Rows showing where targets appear
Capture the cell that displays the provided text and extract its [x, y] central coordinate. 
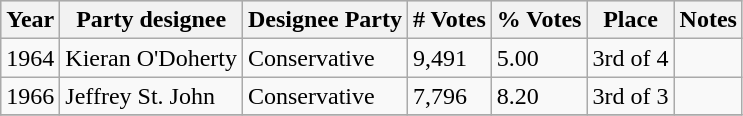
Jeffrey St. John [152, 96]
5.00 [539, 58]
Kieran O'Doherty [152, 58]
Year [30, 20]
8.20 [539, 96]
3rd of 3 [630, 96]
Party designee [152, 20]
9,491 [450, 58]
7,796 [450, 96]
% Votes [539, 20]
Designee Party [324, 20]
# Votes [450, 20]
3rd of 4 [630, 58]
Place [630, 20]
Notes [708, 20]
1966 [30, 96]
1964 [30, 58]
Find where the given text appears and provide that cell's center as (X, Y) coordinate. 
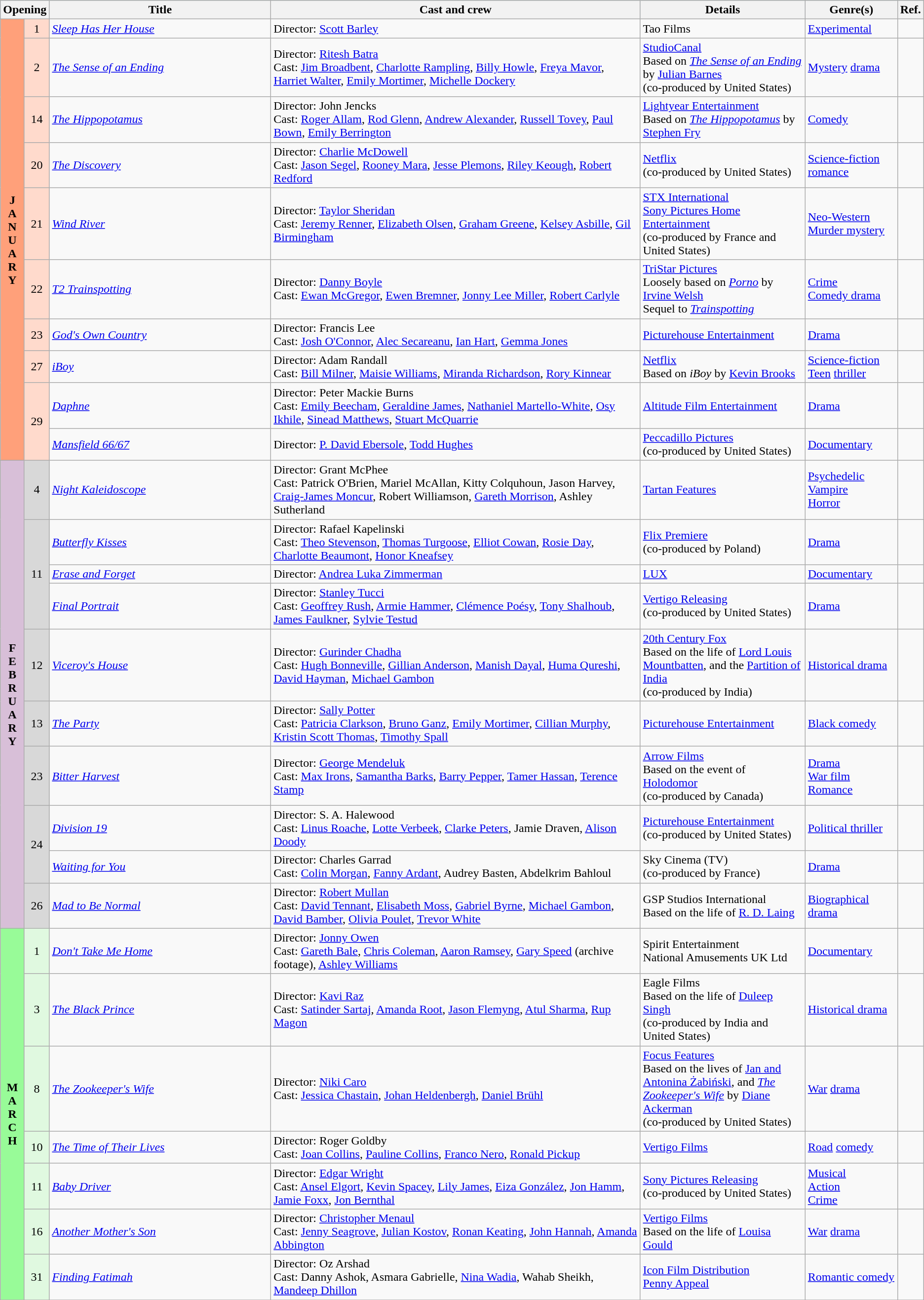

Task
Repeat every line of the listing above word for word, leaving out the pictures.

Finished exercise
Capture the cell that displays the provided text and extract its [x, y] central coordinate. 
Jeffrey St. John [152, 96]
5.00 [539, 58]
Kieran O'Doherty [152, 58]
Year [30, 20]
8.20 [539, 96]
3rd of 3 [630, 96]
Party designee [152, 20]
9,491 [450, 58]
7,796 [450, 96]
% Votes [539, 20]
Designee Party [324, 20]
# Votes [450, 20]
3rd of 4 [630, 58]
Place [630, 20]
Notes [708, 20]
1966 [30, 96]
1964 [30, 58]
Find where the given text appears and provide that cell's center as (X, Y) coordinate. 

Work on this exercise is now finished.